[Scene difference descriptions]
-*-
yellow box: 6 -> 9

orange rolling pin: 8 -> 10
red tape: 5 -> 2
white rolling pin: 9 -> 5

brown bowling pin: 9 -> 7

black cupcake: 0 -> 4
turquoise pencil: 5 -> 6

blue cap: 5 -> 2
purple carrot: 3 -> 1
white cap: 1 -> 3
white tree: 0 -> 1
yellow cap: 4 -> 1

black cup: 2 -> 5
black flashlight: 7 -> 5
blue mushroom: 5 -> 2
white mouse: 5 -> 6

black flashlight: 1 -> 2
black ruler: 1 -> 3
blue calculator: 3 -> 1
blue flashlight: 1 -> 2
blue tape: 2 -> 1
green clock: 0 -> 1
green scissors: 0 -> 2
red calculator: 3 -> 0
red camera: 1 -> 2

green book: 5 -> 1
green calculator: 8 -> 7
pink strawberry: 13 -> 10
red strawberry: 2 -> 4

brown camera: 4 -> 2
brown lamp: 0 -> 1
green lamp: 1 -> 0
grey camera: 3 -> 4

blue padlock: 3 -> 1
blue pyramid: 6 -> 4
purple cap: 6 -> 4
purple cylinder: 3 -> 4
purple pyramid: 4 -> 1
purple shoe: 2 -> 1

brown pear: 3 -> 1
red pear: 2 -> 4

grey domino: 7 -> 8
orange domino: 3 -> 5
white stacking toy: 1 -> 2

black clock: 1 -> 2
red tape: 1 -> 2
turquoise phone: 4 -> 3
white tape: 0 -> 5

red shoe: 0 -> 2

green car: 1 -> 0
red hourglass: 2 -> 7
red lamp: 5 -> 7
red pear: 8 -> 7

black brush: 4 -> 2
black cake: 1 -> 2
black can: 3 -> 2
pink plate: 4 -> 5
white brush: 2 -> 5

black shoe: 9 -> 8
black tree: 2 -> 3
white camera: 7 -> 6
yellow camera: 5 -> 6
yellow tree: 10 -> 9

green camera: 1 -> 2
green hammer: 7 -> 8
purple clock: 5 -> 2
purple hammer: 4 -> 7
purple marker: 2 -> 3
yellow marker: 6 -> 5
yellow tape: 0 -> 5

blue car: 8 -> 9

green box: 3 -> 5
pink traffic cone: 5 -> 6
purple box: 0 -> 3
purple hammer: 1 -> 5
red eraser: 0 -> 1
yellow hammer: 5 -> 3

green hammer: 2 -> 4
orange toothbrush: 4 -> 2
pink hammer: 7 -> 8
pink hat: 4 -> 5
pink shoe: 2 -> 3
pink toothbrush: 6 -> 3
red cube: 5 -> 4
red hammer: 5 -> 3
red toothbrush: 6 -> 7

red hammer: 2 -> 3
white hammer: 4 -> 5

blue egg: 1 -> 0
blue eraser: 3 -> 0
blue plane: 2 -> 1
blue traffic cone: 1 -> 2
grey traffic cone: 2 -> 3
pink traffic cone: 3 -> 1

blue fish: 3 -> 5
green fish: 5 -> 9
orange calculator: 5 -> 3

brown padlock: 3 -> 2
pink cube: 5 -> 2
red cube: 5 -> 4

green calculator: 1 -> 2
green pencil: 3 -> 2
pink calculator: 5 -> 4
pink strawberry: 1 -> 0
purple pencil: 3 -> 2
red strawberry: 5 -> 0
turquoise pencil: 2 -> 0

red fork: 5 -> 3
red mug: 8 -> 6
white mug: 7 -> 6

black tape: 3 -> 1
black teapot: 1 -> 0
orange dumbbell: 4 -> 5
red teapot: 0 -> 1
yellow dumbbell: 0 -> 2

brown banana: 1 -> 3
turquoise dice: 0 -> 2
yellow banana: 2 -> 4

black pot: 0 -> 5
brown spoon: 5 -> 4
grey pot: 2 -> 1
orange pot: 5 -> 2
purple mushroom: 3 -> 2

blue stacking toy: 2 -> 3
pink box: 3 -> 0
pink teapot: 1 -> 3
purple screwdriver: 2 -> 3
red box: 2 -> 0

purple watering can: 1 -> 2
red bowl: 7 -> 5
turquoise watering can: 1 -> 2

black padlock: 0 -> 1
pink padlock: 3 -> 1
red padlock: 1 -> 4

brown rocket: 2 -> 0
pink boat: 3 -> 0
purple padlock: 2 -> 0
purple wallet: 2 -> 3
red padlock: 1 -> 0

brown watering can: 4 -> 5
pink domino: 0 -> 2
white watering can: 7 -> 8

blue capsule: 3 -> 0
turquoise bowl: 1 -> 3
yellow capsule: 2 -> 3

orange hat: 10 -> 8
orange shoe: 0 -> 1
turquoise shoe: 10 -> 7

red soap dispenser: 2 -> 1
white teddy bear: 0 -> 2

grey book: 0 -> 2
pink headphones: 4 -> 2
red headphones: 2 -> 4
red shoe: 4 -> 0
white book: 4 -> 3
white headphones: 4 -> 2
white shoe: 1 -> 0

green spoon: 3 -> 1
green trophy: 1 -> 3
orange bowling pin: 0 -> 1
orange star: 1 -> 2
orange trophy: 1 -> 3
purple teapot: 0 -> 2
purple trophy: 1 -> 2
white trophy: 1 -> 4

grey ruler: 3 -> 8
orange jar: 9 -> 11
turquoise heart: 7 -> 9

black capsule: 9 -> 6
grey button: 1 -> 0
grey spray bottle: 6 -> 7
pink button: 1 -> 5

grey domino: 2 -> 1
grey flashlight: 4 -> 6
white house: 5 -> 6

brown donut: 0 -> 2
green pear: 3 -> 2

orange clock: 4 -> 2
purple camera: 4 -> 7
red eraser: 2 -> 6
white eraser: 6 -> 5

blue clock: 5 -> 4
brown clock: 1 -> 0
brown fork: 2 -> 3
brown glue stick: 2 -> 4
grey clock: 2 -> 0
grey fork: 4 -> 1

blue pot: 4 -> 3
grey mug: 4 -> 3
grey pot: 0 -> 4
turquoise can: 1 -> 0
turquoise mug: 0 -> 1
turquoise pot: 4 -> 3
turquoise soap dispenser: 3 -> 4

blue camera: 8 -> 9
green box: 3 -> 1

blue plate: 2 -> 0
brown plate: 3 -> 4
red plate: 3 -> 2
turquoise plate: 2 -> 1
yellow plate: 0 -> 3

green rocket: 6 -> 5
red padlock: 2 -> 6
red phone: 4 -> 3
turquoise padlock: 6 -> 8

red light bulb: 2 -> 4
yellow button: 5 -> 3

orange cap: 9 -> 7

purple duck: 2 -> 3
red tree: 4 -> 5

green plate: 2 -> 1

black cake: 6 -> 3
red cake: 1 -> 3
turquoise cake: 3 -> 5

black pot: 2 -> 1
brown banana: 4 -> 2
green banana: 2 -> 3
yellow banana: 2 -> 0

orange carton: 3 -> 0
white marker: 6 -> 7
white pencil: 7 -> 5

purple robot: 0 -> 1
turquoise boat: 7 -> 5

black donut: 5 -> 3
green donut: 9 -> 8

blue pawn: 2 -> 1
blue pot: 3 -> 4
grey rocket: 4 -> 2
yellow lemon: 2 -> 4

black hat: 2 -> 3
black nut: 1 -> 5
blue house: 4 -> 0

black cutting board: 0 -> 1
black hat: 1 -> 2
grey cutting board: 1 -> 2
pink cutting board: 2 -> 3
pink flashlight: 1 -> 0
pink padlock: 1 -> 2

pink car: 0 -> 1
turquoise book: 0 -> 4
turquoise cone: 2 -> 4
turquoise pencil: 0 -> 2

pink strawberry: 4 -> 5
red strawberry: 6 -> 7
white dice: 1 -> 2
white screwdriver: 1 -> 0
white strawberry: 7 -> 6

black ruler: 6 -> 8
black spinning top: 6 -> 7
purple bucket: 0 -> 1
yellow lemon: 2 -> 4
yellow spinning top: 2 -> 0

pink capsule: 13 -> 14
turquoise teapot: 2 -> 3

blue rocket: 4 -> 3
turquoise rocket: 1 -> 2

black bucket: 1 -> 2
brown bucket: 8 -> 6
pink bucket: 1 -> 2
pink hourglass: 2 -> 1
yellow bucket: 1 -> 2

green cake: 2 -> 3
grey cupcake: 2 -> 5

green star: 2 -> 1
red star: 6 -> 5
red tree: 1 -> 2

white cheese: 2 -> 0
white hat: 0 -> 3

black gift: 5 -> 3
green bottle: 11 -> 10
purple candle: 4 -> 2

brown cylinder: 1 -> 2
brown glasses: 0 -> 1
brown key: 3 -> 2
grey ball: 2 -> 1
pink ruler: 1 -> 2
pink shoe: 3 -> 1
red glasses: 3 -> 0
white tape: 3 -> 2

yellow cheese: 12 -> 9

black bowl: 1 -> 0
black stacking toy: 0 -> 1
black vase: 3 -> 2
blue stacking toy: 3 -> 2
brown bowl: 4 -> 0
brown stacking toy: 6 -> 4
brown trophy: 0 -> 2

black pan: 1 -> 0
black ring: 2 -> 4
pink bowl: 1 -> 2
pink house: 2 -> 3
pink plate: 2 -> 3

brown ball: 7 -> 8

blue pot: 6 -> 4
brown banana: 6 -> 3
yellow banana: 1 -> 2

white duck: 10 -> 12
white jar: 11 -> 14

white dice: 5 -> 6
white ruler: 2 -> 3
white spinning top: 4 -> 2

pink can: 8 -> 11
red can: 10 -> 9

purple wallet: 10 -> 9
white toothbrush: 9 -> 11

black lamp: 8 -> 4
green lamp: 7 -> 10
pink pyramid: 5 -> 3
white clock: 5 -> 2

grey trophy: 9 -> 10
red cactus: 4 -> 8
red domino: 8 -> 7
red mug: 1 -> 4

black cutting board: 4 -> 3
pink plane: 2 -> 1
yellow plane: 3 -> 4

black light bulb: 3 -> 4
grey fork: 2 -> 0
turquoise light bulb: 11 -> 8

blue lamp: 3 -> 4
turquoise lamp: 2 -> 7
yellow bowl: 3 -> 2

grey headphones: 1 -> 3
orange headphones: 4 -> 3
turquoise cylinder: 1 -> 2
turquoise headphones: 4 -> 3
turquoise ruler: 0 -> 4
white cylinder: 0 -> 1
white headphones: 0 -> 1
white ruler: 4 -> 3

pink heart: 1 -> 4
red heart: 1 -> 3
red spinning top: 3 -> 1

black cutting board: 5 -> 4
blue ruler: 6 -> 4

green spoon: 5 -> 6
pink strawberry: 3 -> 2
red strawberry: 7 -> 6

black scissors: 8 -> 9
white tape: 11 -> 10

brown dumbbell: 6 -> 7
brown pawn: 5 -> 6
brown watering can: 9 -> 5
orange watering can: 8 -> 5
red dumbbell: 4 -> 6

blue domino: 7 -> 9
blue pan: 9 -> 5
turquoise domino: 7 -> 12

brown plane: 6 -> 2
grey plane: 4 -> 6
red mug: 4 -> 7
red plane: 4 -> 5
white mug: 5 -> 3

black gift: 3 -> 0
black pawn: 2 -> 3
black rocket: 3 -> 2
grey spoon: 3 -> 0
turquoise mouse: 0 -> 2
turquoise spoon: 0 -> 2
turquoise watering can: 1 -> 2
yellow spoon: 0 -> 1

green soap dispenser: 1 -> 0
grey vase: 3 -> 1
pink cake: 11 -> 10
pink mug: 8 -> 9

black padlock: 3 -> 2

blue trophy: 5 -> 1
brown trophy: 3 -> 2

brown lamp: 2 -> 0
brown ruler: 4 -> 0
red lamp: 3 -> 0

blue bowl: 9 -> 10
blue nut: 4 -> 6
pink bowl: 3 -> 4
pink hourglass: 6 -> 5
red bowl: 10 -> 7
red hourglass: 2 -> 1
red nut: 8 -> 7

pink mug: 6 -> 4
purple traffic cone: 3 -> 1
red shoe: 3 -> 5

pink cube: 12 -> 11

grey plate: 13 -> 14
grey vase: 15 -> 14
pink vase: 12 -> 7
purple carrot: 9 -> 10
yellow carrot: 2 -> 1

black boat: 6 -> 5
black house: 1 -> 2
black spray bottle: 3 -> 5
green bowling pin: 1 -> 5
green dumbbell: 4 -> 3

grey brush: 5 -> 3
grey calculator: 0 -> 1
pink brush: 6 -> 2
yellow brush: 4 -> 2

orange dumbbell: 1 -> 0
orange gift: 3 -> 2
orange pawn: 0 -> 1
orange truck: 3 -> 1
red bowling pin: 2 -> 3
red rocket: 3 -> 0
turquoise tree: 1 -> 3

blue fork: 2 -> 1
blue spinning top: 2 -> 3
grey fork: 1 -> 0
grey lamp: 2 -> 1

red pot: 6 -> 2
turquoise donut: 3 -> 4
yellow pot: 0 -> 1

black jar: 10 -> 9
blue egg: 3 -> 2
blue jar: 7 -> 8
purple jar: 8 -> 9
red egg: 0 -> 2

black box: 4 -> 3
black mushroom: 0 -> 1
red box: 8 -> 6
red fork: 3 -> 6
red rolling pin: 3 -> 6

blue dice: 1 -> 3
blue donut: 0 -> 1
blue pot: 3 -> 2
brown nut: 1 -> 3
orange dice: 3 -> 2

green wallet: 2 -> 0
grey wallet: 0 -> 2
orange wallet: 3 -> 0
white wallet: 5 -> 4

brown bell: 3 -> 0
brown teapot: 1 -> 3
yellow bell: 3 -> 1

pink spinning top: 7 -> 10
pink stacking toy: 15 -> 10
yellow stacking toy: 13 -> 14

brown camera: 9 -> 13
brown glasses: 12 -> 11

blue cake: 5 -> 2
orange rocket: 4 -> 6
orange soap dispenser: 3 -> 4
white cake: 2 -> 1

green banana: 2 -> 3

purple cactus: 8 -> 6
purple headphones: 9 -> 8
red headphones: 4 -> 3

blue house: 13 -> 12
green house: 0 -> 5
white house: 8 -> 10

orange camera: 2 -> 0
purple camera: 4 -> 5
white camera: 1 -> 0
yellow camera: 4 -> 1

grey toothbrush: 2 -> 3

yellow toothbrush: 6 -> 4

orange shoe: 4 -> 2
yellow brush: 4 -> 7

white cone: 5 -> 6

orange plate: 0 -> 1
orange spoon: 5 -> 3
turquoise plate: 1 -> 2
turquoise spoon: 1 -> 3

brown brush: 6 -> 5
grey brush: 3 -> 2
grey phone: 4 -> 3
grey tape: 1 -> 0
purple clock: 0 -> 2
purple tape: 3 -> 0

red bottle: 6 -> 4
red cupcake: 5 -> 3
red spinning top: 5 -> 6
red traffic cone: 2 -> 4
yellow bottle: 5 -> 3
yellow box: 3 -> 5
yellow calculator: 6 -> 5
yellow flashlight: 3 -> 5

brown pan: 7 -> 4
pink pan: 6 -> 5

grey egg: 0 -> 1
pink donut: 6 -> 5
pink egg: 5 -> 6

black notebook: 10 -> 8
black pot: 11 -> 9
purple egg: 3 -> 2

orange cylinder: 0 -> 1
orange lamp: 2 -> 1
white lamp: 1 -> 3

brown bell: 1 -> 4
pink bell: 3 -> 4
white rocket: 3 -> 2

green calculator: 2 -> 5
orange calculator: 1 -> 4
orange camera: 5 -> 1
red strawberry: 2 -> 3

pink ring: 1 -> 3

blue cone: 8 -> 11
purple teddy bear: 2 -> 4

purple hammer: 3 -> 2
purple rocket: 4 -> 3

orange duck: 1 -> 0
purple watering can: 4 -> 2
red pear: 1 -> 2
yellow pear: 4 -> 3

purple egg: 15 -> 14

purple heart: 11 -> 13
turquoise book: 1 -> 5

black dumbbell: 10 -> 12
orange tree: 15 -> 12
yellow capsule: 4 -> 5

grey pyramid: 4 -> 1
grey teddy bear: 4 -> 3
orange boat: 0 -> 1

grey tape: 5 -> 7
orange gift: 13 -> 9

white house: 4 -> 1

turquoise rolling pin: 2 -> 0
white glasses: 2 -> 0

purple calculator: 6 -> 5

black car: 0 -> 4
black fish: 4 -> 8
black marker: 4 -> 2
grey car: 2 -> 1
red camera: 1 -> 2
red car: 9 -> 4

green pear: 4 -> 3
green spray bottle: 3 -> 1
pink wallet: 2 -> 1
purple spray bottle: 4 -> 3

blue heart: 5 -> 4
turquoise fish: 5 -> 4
-*-
▶ **YOUR OBJECTIVE**:
Please print the records above exactly from their first line. End with the line containing "green car: 1 -> 0", and include it.

▶ **OUTPUT FOR THIS EXERCISE**:
yellow box: 6 -> 9

orange rolling pin: 8 -> 10
red tape: 5 -> 2
white rolling pin: 9 -> 5

brown bowling pin: 9 -> 7

black cupcake: 0 -> 4
turquoise pencil: 5 -> 6

blue cap: 5 -> 2
purple carrot: 3 -> 1
white cap: 1 -> 3
white tree: 0 -> 1
yellow cap: 4 -> 1

black cup: 2 -> 5
black flashlight: 7 -> 5
blue mushroom: 5 -> 2
white mouse: 5 -> 6

black flashlight: 1 -> 2
black ruler: 1 -> 3
blue calculator: 3 -> 1
blue flashlight: 1 -> 2
blue tape: 2 -> 1
green clock: 0 -> 1
green scissors: 0 -> 2
red calculator: 3 -> 0
red camera: 1 -> 2

green book: 5 -> 1
green calculator: 8 -> 7
pink strawberry: 13 -> 10
red strawberry: 2 -> 4

brown camera: 4 -> 2
brown lamp: 0 -> 1
green lamp: 1 -> 0
grey camera: 3 -> 4

blue padlock: 3 -> 1
blue pyramid: 6 -> 4
purple cap: 6 -> 4
purple cylinder: 3 -> 4
purple pyramid: 4 -> 1
purple shoe: 2 -> 1

brown pear: 3 -> 1
red pear: 2 -> 4

grey domino: 7 -> 8
orange domino: 3 -> 5
white stacking toy: 1 -> 2

black clock: 1 -> 2
red tape: 1 -> 2
turquoise phone: 4 -> 3
white tape: 0 -> 5

red shoe: 0 -> 2

green car: 1 -> 0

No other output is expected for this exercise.